**Records for the task**
*** Block opens ***

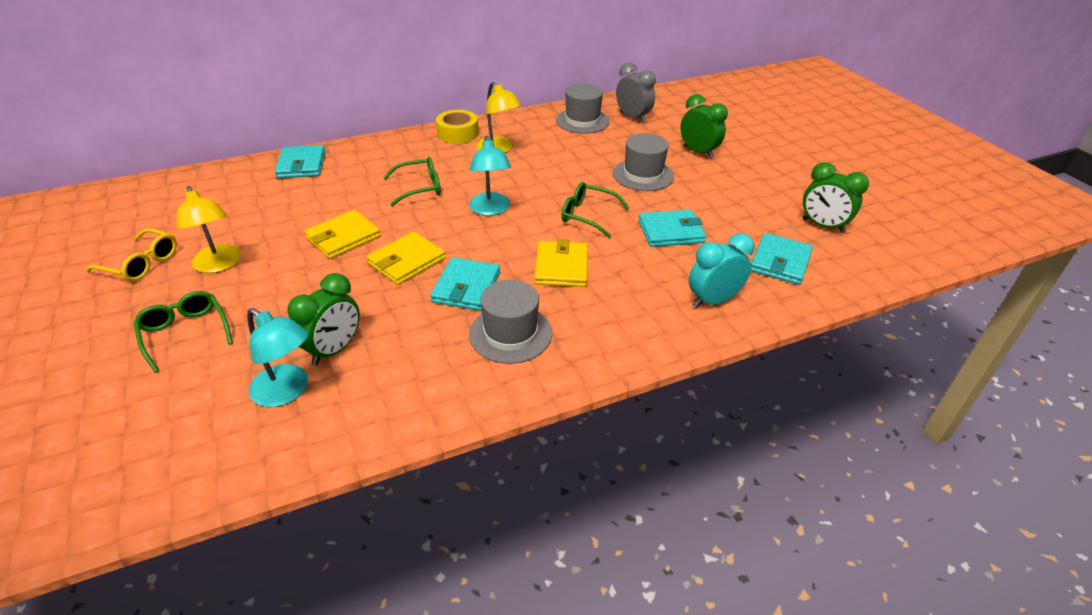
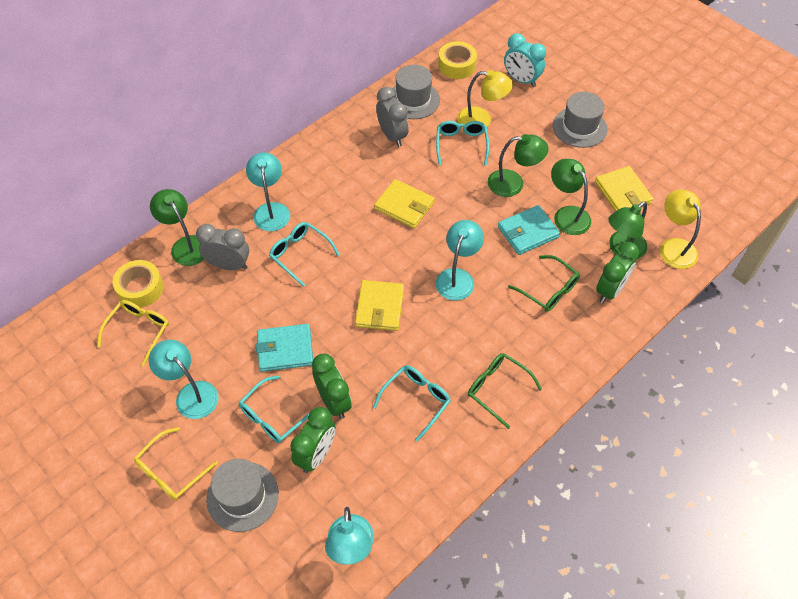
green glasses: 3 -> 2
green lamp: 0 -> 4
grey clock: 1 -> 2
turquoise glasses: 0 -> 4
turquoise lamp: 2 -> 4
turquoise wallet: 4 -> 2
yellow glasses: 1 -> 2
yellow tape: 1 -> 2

*** Block closes ***
*** Block opens ***

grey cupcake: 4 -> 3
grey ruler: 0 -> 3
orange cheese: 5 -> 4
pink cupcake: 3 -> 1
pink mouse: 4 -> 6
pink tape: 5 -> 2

*** Block closes ***

**Task requirements**
Whatever else the listing above holds, retype exactly only the lines from the one containing "green lamp: 0 -> 4" to the one containing "yellow tape: 1 -> 2", both ends kept.

**Result of the task**
green lamp: 0 -> 4
grey clock: 1 -> 2
turquoise glasses: 0 -> 4
turquoise lamp: 2 -> 4
turquoise wallet: 4 -> 2
yellow glasses: 1 -> 2
yellow tape: 1 -> 2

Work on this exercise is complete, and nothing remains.